About this task =>
Return all of the entries exactly as written.

Recorded information =>
================================

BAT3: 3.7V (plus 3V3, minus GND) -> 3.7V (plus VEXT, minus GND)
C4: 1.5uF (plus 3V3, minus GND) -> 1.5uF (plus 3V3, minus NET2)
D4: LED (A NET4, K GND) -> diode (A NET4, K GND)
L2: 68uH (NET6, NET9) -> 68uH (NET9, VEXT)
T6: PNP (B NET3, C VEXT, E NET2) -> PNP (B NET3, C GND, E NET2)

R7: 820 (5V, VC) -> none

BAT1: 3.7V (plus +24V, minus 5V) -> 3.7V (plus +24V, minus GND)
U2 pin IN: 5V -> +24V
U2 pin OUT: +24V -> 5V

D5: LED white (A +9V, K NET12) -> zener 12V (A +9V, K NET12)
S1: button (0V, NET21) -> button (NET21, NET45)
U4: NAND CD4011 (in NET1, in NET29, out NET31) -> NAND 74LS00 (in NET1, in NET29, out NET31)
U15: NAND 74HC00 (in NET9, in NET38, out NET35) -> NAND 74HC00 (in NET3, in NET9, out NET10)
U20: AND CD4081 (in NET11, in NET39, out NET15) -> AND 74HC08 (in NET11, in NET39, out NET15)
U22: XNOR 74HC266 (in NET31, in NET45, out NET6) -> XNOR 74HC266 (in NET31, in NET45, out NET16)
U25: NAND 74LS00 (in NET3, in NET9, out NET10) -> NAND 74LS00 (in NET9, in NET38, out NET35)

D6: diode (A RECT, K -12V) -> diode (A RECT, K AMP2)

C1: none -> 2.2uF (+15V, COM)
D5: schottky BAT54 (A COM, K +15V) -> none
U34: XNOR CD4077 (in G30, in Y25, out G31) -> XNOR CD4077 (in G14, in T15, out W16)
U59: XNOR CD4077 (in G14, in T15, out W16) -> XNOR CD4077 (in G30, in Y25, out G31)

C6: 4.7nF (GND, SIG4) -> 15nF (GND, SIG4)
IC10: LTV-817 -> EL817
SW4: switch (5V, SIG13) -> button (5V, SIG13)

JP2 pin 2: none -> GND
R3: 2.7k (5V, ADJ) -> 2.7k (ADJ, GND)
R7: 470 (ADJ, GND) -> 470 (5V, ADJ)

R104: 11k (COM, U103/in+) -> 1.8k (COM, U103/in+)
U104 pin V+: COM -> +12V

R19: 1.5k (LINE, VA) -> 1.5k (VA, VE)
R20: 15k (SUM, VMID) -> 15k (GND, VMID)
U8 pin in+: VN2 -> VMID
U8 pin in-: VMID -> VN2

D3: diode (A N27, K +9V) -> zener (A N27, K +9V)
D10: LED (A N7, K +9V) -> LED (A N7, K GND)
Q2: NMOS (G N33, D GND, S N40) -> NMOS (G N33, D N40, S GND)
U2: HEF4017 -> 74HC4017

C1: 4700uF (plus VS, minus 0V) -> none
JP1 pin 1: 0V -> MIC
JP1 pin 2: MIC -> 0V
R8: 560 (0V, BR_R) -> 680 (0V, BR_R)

================================

Answer =>
BAT3: 3.7V (plus 3V3, minus GND) -> 3.7V (plus VEXT, minus GND)
C4: 1.5uF (plus 3V3, minus GND) -> 1.5uF (plus 3V3, minus NET2)
D4: LED (A NET4, K GND) -> diode (A NET4, K GND)
L2: 68uH (NET6, NET9) -> 68uH (NET9, VEXT)
T6: PNP (B NET3, C VEXT, E NET2) -> PNP (B NET3, C GND, E NET2)

R7: 820 (5V, VC) -> none

BAT1: 3.7V (plus +24V, minus 5V) -> 3.7V (plus +24V, minus GND)
U2 pin IN: 5V -> +24V
U2 pin OUT: +24V -> 5V

D5: LED white (A +9V, K NET12) -> zener 12V (A +9V, K NET12)
S1: button (0V, NET21) -> button (NET21, NET45)
U4: NAND CD4011 (in NET1, in NET29, out NET31) -> NAND 74LS00 (in NET1, in NET29, out NET31)
U15: NAND 74HC00 (in NET9, in NET38, out NET35) -> NAND 74HC00 (in NET3, in NET9, out NET10)
U20: AND CD4081 (in NET11, in NET39, out NET15) -> AND 74HC08 (in NET11, in NET39, out NET15)
U22: XNOR 74HC266 (in NET31, in NET45, out NET6) -> XNOR 74HC266 (in NET31, in NET45, out NET16)
U25: NAND 74LS00 (in NET3, in NET9, out NET10) -> NAND 74LS00 (in NET9, in NET38, out NET35)

D6: diode (A RECT, K -12V) -> diode (A RECT, K AMP2)

C1: none -> 2.2uF (+15V, COM)
D5: schottky BAT54 (A COM, K +15V) -> none
U34: XNOR CD4077 (in G30, in Y25, out G31) -> XNOR CD4077 (in G14, in T15, out W16)
U59: XNOR CD4077 (in G14, in T15, out W16) -> XNOR CD4077 (in G30, in Y25, out G31)

C6: 4.7nF (GND, SIG4) -> 15nF (GND, SIG4)
IC10: LTV-817 -> EL817
SW4: switch (5V, SIG13) -> button (5V, SIG13)

JP2 pin 2: none -> GND
R3: 2.7k (5V, ADJ) -> 2.7k (ADJ, GND)
R7: 470 (ADJ, GND) -> 470 (5V, ADJ)

R104: 11k (COM, U103/in+) -> 1.8k (COM, U103/in+)
U104 pin V+: COM -> +12V

R19: 1.5k (LINE, VA) -> 1.5k (VA, VE)
R20: 15k (SUM, VMID) -> 15k (GND, VMID)
U8 pin in+: VN2 -> VMID
U8 pin in-: VMID -> VN2

D3: diode (A N27, K +9V) -> zener (A N27, K +9V)
D10: LED (A N7, K +9V) -> LED (A N7, K GND)
Q2: NMOS (G N33, D GND, S N40) -> NMOS (G N33, D N40, S GND)
U2: HEF4017 -> 74HC4017

C1: 4700uF (plus VS, minus 0V) -> none
JP1 pin 1: 0V -> MIC
JP1 pin 2: MIC -> 0V
R8: 560 (0V, BR_R) -> 680 (0V, BR_R)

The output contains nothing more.